* TASK DESCRIPTION *
Below are the records; print them all without any alteration.

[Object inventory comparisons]
* * * * * * * * *

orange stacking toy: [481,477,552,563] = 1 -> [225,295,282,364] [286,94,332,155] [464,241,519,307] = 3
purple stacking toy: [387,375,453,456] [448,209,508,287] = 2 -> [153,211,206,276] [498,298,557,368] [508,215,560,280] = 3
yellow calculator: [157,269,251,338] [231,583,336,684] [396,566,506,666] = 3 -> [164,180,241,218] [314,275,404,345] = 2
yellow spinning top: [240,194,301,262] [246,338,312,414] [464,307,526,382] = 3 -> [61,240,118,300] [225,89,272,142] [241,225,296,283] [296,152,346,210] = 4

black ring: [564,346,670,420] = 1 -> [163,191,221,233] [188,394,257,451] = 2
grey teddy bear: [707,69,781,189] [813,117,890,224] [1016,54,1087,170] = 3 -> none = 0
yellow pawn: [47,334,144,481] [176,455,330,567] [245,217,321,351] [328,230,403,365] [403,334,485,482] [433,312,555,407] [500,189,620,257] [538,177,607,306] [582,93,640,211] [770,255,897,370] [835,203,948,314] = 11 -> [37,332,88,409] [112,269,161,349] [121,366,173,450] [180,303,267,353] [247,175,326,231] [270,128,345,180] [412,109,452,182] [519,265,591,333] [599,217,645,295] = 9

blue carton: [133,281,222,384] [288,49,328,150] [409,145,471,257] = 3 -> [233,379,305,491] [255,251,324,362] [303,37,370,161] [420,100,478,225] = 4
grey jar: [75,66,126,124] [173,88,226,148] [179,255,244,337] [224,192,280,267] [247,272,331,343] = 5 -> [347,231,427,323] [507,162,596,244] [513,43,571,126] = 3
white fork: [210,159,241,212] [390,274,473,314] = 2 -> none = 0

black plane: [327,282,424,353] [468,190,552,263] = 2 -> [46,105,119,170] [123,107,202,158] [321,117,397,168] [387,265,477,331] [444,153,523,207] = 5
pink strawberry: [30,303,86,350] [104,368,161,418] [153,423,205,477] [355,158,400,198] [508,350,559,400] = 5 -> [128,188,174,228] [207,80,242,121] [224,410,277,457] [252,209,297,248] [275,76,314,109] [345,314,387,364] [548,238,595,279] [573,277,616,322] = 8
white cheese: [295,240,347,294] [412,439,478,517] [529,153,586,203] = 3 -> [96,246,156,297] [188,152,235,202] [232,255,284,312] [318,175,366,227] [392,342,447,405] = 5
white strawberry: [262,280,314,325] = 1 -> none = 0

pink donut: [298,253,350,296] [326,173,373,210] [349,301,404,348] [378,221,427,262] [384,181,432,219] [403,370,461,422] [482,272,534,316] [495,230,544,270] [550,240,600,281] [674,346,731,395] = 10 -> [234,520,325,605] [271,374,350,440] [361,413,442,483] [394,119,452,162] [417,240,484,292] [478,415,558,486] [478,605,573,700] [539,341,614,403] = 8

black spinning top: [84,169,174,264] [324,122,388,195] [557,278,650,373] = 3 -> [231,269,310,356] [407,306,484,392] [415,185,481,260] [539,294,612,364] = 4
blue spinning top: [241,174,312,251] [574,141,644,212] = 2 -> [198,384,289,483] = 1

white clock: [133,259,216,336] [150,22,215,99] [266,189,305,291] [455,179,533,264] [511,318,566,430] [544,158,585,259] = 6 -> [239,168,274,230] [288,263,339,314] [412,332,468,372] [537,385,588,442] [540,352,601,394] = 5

* * * * * * * * *

* WRITTEN SOLUTION *
orange stacking toy: [481,477,552,563] = 1 -> [225,295,282,364] [286,94,332,155] [464,241,519,307] = 3
purple stacking toy: [387,375,453,456] [448,209,508,287] = 2 -> [153,211,206,276] [498,298,557,368] [508,215,560,280] = 3
yellow calculator: [157,269,251,338] [231,583,336,684] [396,566,506,666] = 3 -> [164,180,241,218] [314,275,404,345] = 2
yellow spinning top: [240,194,301,262] [246,338,312,414] [464,307,526,382] = 3 -> [61,240,118,300] [225,89,272,142] [241,225,296,283] [296,152,346,210] = 4

black ring: [564,346,670,420] = 1 -> [163,191,221,233] [188,394,257,451] = 2
grey teddy bear: [707,69,781,189] [813,117,890,224] [1016,54,1087,170] = 3 -> none = 0
yellow pawn: [47,334,144,481] [176,455,330,567] [245,217,321,351] [328,230,403,365] [403,334,485,482] [433,312,555,407] [500,189,620,257] [538,177,607,306] [582,93,640,211] [770,255,897,370] [835,203,948,314] = 11 -> [37,332,88,409] [112,269,161,349] [121,366,173,450] [180,303,267,353] [247,175,326,231] [270,128,345,180] [412,109,452,182] [519,265,591,333] [599,217,645,295] = 9

blue carton: [133,281,222,384] [288,49,328,150] [409,145,471,257] = 3 -> [233,379,305,491] [255,251,324,362] [303,37,370,161] [420,100,478,225] = 4
grey jar: [75,66,126,124] [173,88,226,148] [179,255,244,337] [224,192,280,267] [247,272,331,343] = 5 -> [347,231,427,323] [507,162,596,244] [513,43,571,126] = 3
white fork: [210,159,241,212] [390,274,473,314] = 2 -> none = 0

black plane: [327,282,424,353] [468,190,552,263] = 2 -> [46,105,119,170] [123,107,202,158] [321,117,397,168] [387,265,477,331] [444,153,523,207] = 5
pink strawberry: [30,303,86,350] [104,368,161,418] [153,423,205,477] [355,158,400,198] [508,350,559,400] = 5 -> [128,188,174,228] [207,80,242,121] [224,410,277,457] [252,209,297,248] [275,76,314,109] [345,314,387,364] [548,238,595,279] [573,277,616,322] = 8
white cheese: [295,240,347,294] [412,439,478,517] [529,153,586,203] = 3 -> [96,246,156,297] [188,152,235,202] [232,255,284,312] [318,175,366,227] [392,342,447,405] = 5
white strawberry: [262,280,314,325] = 1 -> none = 0

pink donut: [298,253,350,296] [326,173,373,210] [349,301,404,348] [378,221,427,262] [384,181,432,219] [403,370,461,422] [482,272,534,316] [495,230,544,270] [550,240,600,281] [674,346,731,395] = 10 -> [234,520,325,605] [271,374,350,440] [361,413,442,483] [394,119,452,162] [417,240,484,292] [478,415,558,486] [478,605,573,700] [539,341,614,403] = 8

black spinning top: [84,169,174,264] [324,122,388,195] [557,278,650,373] = 3 -> [231,269,310,356] [407,306,484,392] [415,185,481,260] [539,294,612,364] = 4
blue spinning top: [241,174,312,251] [574,141,644,212] = 2 -> [198,384,289,483] = 1

white clock: [133,259,216,336] [150,22,215,99] [266,189,305,291] [455,179,533,264] [511,318,566,430] [544,158,585,259] = 6 -> [239,168,274,230] [288,263,339,314] [412,332,468,372] [537,385,588,442] [540,352,601,394] = 5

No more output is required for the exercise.